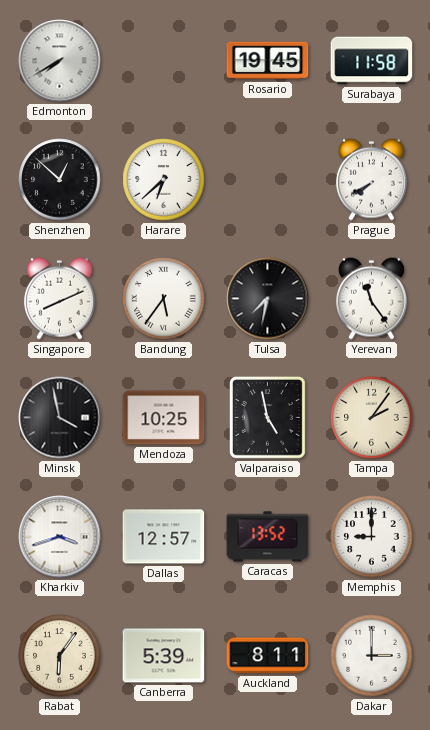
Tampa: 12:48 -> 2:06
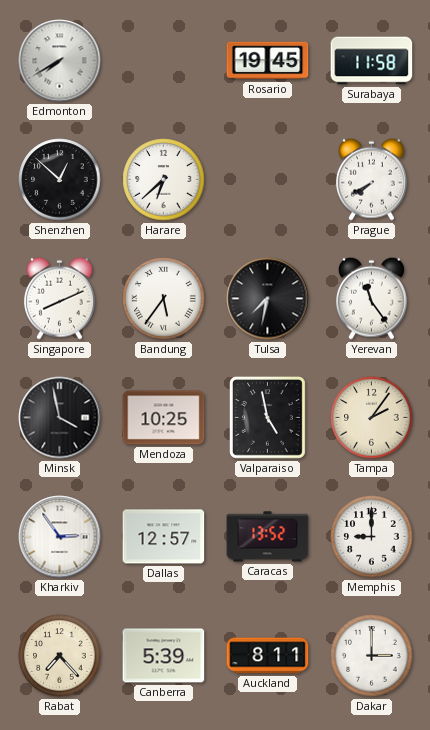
Kharkiv: 3:42 -> 2:54
Rabat: 6:06 -> 7:23
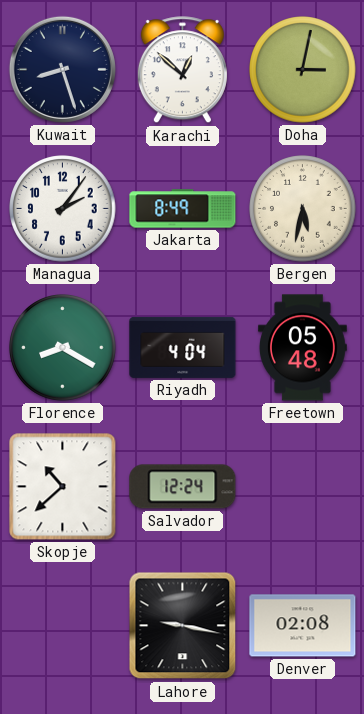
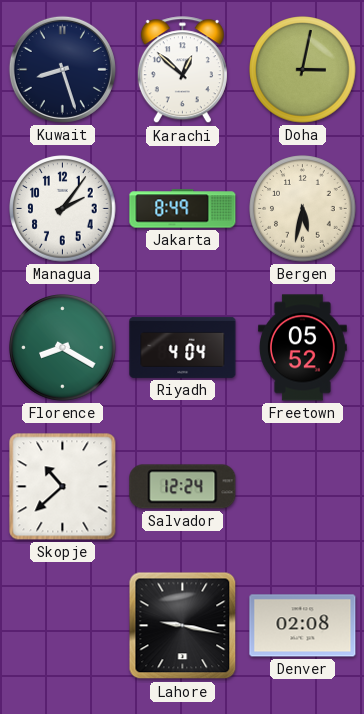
Freetown: 05:48 -> 05:52
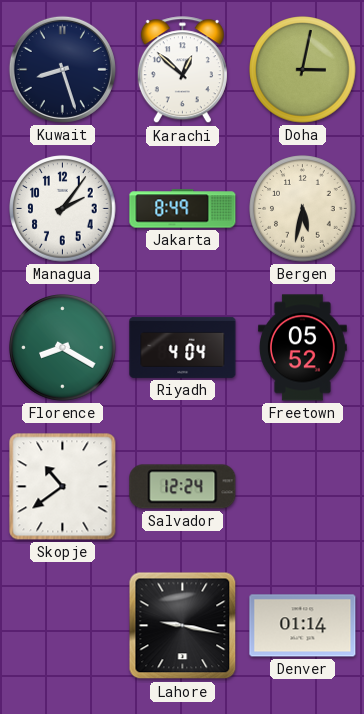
Skopje: 10:38 -> 10:39
Denver: 02:08 -> 01:14
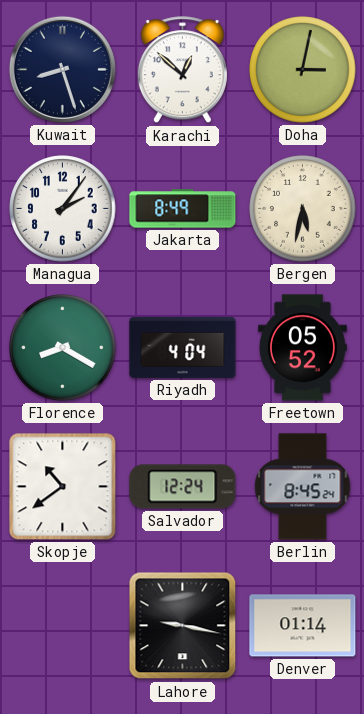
Berlin: none -> 8:45
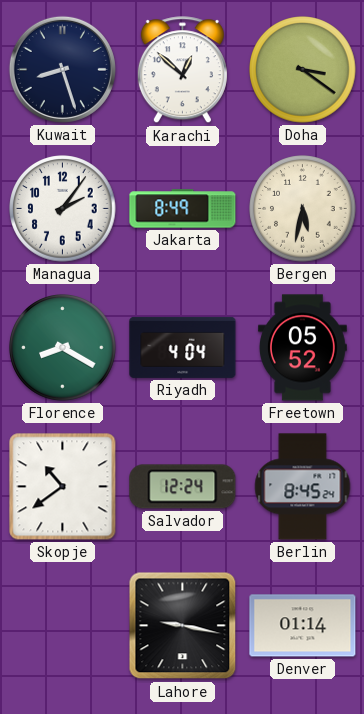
Doha: 3:02 -> 3:21
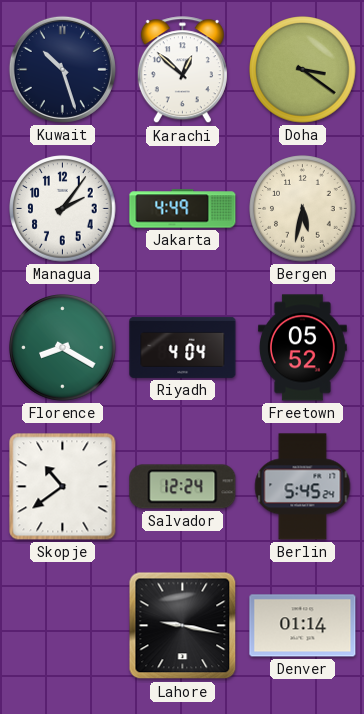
Kuwait: 8:27 -> 10:27
Jakarta: 8:49 -> 4:49
Berlin: 8:45 -> 5:45
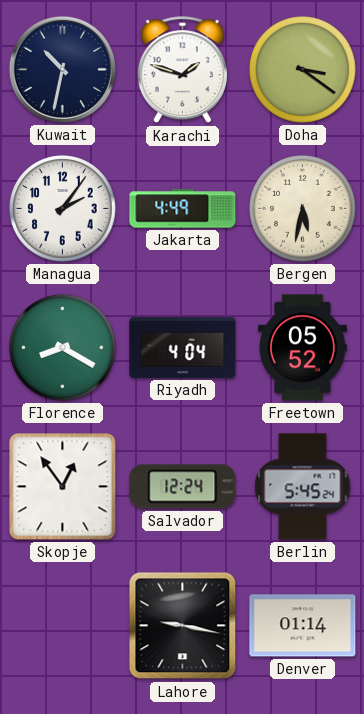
Kuwait: 10:27 -> 10:32
Karachi: 12:52 -> 1:48
Skopje: 10:39 -> 12:54
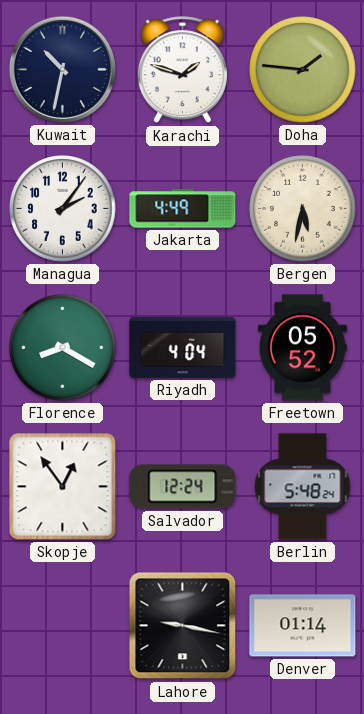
Doha: 3:21 -> 1:46
Berlin: 5:45 -> 5:48
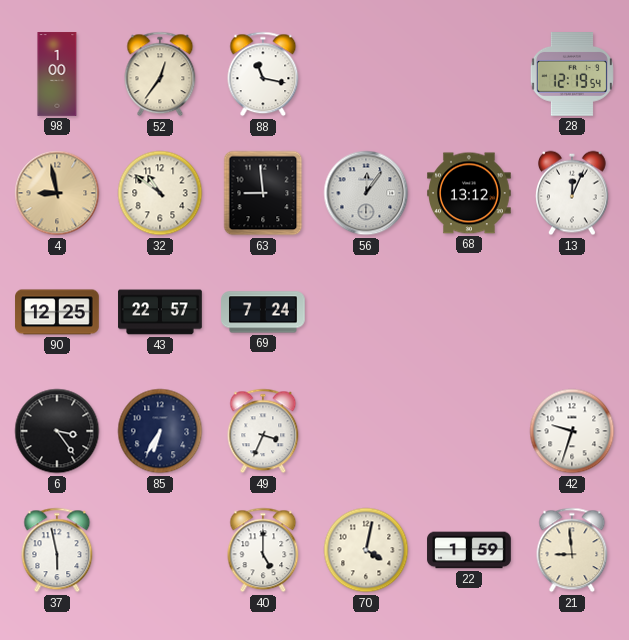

### TO DO
Please reproduce every line of the data above word for word, leaving out the pictures.

### REPLY TO THE EXERCISE
Tampa: 12:48 -> 2:06
Kharkiv: 3:42 -> 2:54
Rabat: 6:06 -> 7:23
Freetown: 05:48 -> 05:52
Skopje: 10:38 -> 10:39
Denver: 02:08 -> 01:14
Berlin: none -> 8:45
Doha: 3:02 -> 3:21
Kuwait: 8:27 -> 10:27
Jakarta: 8:49 -> 4:49
Berlin: 8:45 -> 5:45
Kuwait: 10:27 -> 10:32
Karachi: 12:52 -> 1:48
Skopje: 10:39 -> 12:54
Doha: 3:21 -> 1:46
Berlin: 5:45 -> 5:48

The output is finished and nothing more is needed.